* _DIRECTIVE_: Copy the data below exactly.

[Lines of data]
=-=-=-=-=

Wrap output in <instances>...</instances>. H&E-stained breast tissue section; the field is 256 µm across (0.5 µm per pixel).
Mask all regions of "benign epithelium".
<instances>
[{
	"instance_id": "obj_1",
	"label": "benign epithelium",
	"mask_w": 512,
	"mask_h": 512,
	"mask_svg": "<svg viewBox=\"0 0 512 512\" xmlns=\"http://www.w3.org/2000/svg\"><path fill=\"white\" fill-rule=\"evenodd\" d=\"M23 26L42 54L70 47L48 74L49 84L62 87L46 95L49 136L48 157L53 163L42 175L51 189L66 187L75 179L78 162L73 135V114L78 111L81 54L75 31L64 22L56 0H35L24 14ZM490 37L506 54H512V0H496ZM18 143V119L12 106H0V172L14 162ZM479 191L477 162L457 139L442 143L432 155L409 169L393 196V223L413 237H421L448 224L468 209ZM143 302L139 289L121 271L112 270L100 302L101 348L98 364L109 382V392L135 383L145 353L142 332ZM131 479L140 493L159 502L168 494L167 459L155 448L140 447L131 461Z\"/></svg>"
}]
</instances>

=-=-=-=-=

* _ANSWER IN FULL_:
Wrap output in <instances>...</instances>. H&E-stained breast tissue section; the field is 256 µm across (0.5 µm per pixel).
Mask all regions of "benign epithelium".
<instances>
[{
	"instance_id": "obj_1",
	"label": "benign epithelium",
	"mask_w": 512,
	"mask_h": 512,
	"mask_svg": "<svg viewBox=\"0 0 512 512\" xmlns=\"http://www.w3.org/2000/svg\"><path fill=\"white\" fill-rule=\"evenodd\" d=\"M23 26L42 54L70 47L48 74L49 84L62 87L46 95L49 136L48 157L53 163L42 175L51 189L66 187L75 179L78 162L73 135V114L78 111L81 54L75 31L64 22L56 0H35L24 14ZM490 37L506 54H512V0H496ZM18 143V119L12 106H0V172L14 162ZM479 191L477 162L457 139L442 143L432 155L409 169L393 196V223L413 237H421L448 224L468 209ZM143 302L139 289L121 271L112 270L100 302L101 348L98 364L109 382V392L135 383L145 353L142 332ZM131 479L140 493L159 502L168 494L167 459L155 448L140 447L131 461Z\"/></svg>"
}]
</instances>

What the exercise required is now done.